● **Exercise aim**
The answer must be a single number: the count of lines in these records that hold "carrot".

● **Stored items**
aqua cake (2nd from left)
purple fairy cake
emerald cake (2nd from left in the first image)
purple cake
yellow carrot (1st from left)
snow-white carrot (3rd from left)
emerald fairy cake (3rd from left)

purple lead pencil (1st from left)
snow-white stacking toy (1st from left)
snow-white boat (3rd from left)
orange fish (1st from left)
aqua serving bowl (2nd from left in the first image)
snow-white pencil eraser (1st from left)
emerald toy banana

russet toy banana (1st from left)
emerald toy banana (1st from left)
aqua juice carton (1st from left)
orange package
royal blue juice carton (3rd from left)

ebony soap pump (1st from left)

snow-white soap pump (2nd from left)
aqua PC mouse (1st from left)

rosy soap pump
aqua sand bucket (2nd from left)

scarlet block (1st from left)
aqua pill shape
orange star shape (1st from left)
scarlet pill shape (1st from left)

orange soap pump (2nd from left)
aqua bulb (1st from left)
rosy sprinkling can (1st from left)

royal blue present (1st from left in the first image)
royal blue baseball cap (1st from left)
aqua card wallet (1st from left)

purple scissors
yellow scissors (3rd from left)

● **Expected answer**
2